* **Task objective**
Return only the lines from the start of the records through the line that contains "(318, 329) = (559, 211): yellow", inclusive; leave out all pictures.

* **Data for this task**
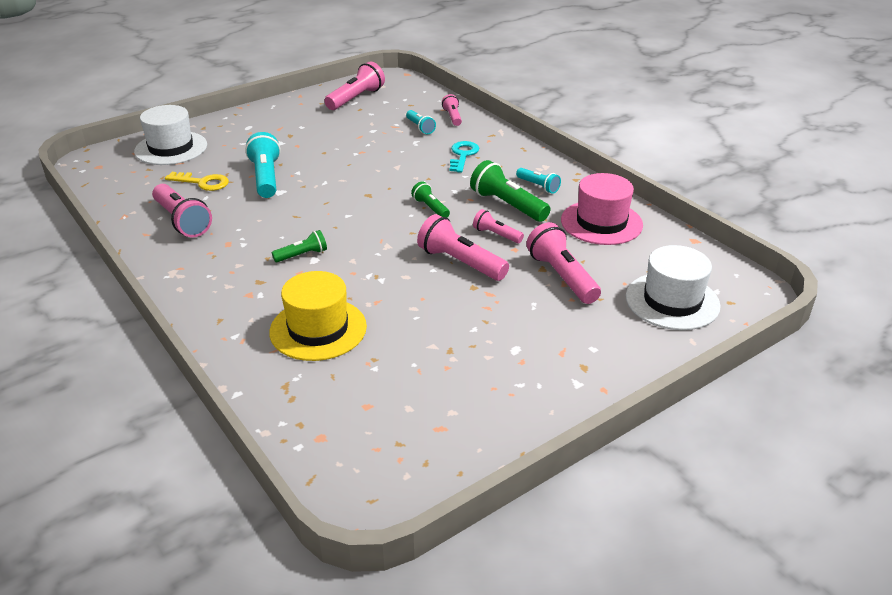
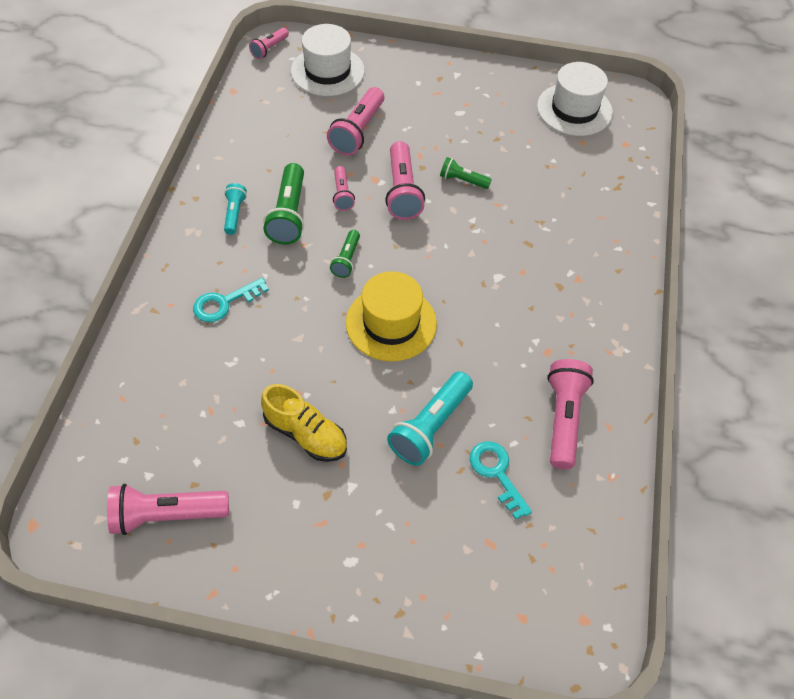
camera: 135 degrees left, 20 degrees up
(171, 148) = (475, 589): white hat -> white hat (574, 109)
(203, 182) = (497, 473): yellow key -> turquoise key
(302, 255) = (502, 288): green flashlight -> green flashlight (462, 180)
(318, 329) = (559, 211): yellow hat -> yellow hat (391, 323)
(332, 143) = (305, 434): none -> yellow shoe
(420, 127) = (192, 383): turquoise flashlight -> none
(452, 117) = (137, 373): pink flashlight -> pink flashlight (269, 49)
(601, 222) = (258, 147): pink hat -> none

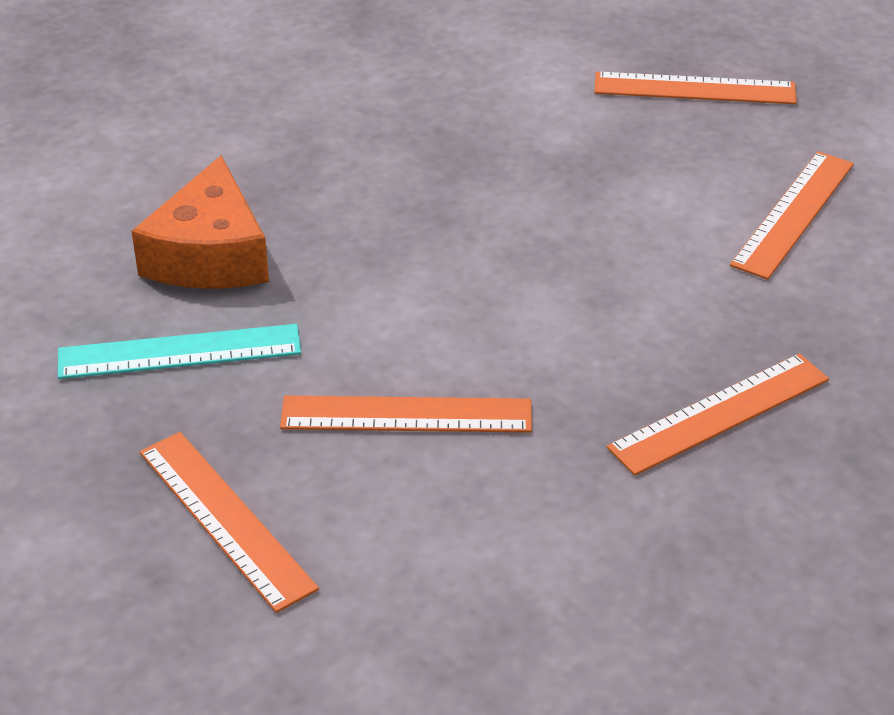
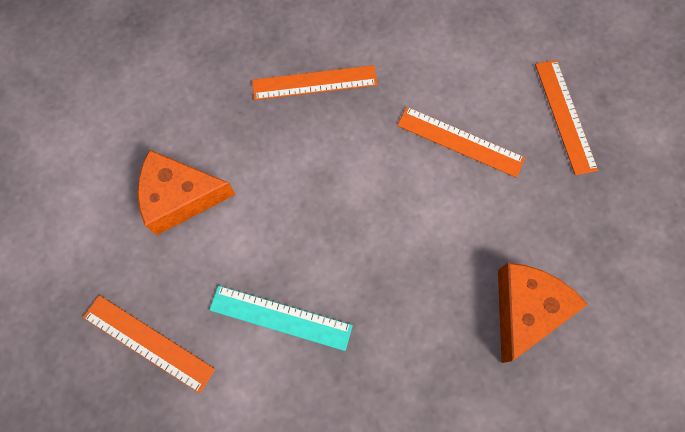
camera: 155 degrees left, 30 degrees up
(179, 352) = (562, 233): turquoise ruler -> turquoise ruler (280, 317)
(793, 213) = (180, 197): orange ruler -> orange cheese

* **Output for this exercise**
camera: 135 degrees left, 20 degrees up
(171, 148) = (475, 589): white hat -> white hat (574, 109)
(203, 182) = (497, 473): yellow key -> turquoise key
(302, 255) = (502, 288): green flashlight -> green flashlight (462, 180)
(318, 329) = (559, 211): yellow hat -> yellow hat (391, 323)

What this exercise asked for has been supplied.